**Description of the task:** Start at the line in the entries below that contains "first_place: [420, 304, 471, 398]", stop at the line that contains "first_place: [461, 393, 507, 442]", and output exactly the lines in that span, both ends included.

(Scene difference descriptions)
********

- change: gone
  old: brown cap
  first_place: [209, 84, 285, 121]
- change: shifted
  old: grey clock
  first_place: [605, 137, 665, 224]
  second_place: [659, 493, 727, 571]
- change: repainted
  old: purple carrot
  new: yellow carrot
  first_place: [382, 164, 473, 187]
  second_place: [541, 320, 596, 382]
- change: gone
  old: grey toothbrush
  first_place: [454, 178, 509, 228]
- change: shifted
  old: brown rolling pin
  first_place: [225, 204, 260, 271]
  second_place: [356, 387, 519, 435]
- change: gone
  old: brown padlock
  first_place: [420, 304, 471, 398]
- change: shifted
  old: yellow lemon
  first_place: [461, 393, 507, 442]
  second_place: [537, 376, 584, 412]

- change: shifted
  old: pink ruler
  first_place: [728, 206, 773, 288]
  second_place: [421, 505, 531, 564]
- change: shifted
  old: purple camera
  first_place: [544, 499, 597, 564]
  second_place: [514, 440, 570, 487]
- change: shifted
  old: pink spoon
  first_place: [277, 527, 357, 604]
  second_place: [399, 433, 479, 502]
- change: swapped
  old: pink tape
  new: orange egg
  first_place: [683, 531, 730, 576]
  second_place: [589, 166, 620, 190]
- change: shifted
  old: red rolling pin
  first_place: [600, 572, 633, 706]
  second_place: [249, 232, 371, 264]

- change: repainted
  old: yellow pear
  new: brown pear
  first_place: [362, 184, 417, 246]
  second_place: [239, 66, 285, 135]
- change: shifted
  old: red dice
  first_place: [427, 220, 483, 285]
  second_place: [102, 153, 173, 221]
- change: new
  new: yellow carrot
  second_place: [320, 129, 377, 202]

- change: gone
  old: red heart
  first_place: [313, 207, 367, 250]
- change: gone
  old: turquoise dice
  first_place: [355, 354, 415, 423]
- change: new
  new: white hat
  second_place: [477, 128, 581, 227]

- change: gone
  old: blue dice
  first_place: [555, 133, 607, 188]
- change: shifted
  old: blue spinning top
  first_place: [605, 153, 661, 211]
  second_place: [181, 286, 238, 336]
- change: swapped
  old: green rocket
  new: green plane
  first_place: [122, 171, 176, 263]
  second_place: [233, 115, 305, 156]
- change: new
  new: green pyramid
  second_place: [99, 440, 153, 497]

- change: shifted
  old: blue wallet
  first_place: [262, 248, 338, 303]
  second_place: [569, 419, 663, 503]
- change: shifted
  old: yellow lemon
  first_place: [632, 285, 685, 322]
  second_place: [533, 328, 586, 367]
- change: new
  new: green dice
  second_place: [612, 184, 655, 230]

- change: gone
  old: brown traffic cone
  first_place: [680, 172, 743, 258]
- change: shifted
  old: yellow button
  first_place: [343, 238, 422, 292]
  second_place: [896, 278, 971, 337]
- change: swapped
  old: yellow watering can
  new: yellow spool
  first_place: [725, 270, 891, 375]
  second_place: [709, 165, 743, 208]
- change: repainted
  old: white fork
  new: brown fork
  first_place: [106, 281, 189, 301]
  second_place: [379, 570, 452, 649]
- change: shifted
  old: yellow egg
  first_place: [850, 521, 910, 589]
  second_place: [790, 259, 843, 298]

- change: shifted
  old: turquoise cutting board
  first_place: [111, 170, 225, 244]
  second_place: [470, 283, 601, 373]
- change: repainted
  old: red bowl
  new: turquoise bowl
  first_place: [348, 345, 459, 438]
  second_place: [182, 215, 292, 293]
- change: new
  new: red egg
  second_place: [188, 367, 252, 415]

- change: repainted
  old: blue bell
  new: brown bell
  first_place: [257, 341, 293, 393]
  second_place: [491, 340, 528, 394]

********

**Result of the exercise:**
  first_place: [420, 304, 471, 398]
- change: shifted
  old: yellow lemon
  first_place: [461, 393, 507, 442]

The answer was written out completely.